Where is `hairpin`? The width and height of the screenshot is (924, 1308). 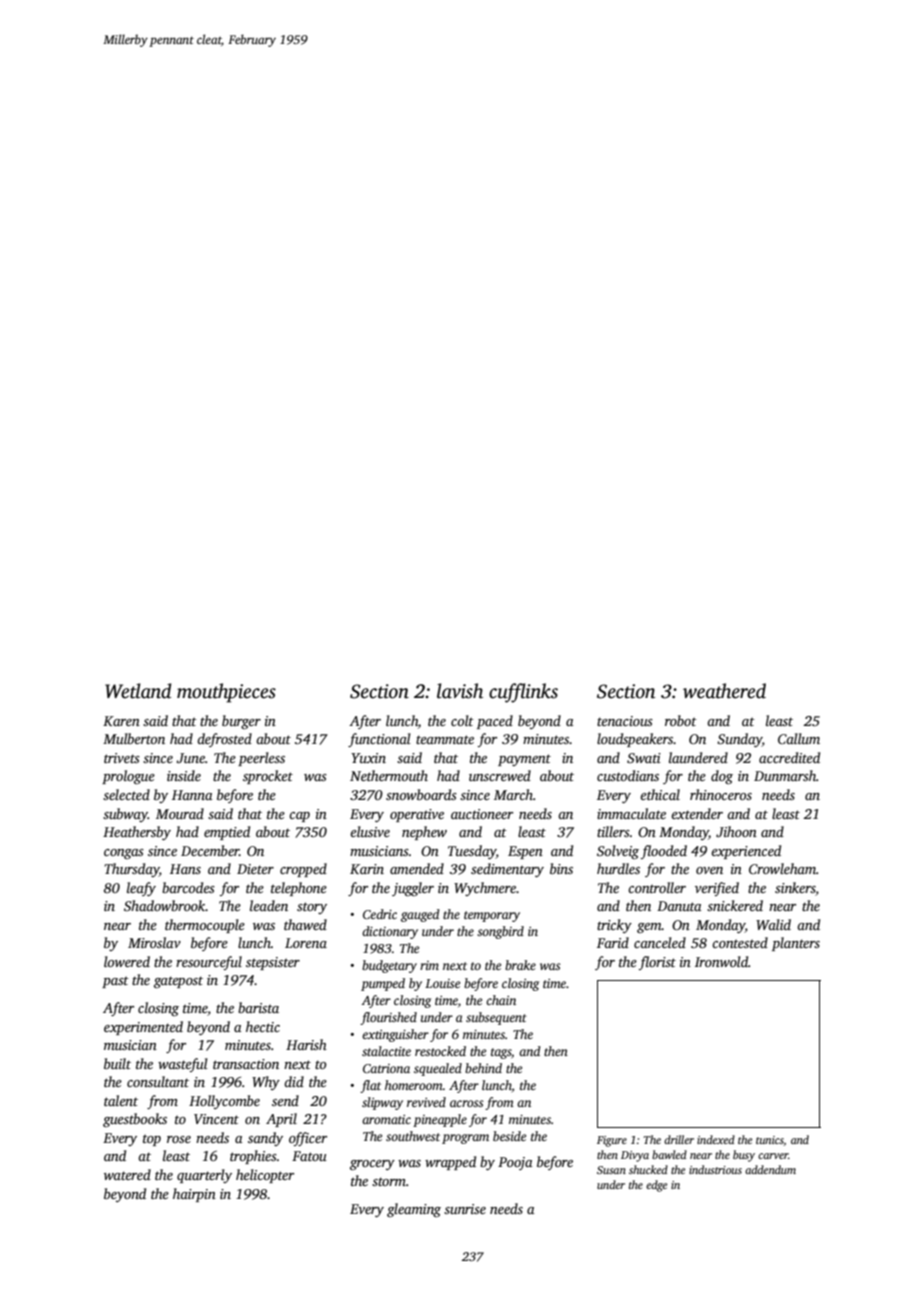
────────────────────
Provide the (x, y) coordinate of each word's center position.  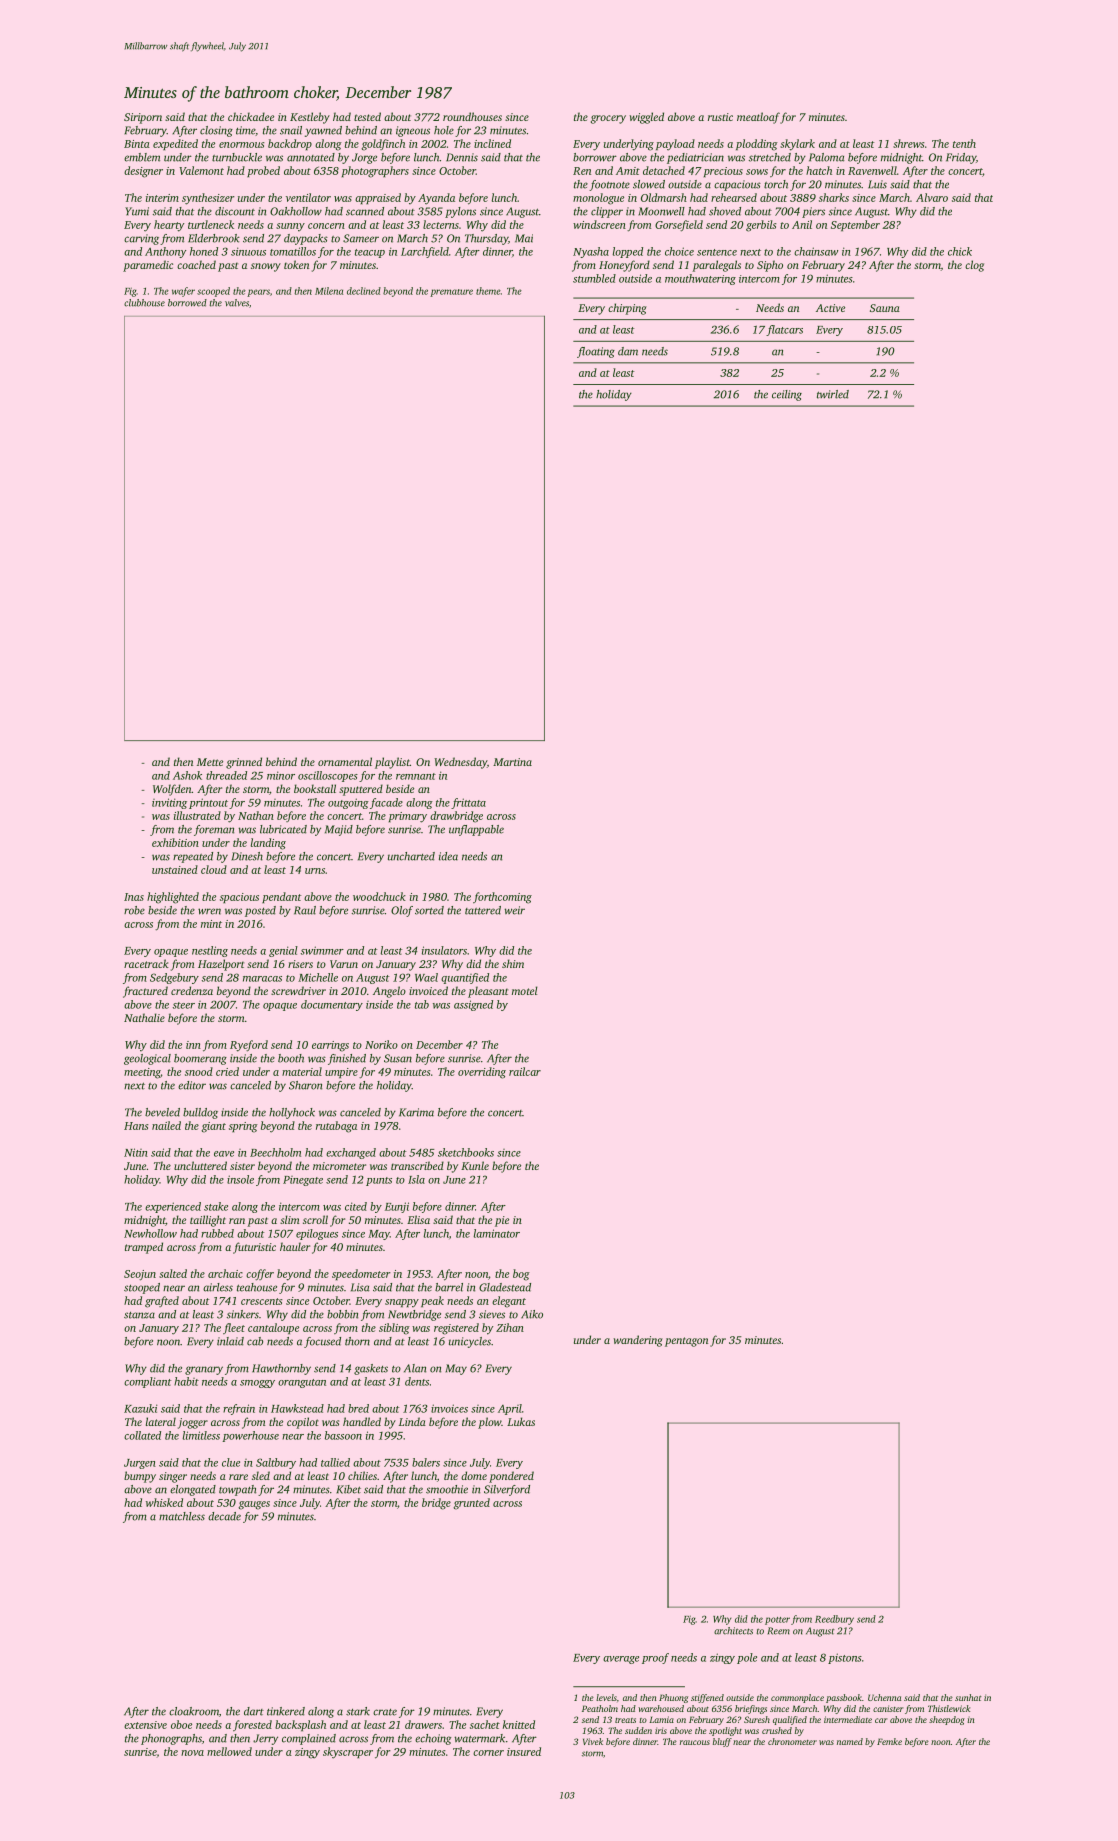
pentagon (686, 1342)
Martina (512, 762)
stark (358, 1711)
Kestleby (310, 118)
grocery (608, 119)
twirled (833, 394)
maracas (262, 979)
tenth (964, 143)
────────────────────
- [SET TASK]: Repeat the items from the line containing "Martina (512, 762)" through the line containing "tenth (964, 143)", inclusive, and reproduce nothing else.

- [RESPONSE FOR THIS EXERCISE]:
Martina (512, 762)
stark (358, 1711)
Kestleby (310, 118)
grocery (608, 119)
twirled (833, 394)
maracas (262, 979)
tenth (964, 143)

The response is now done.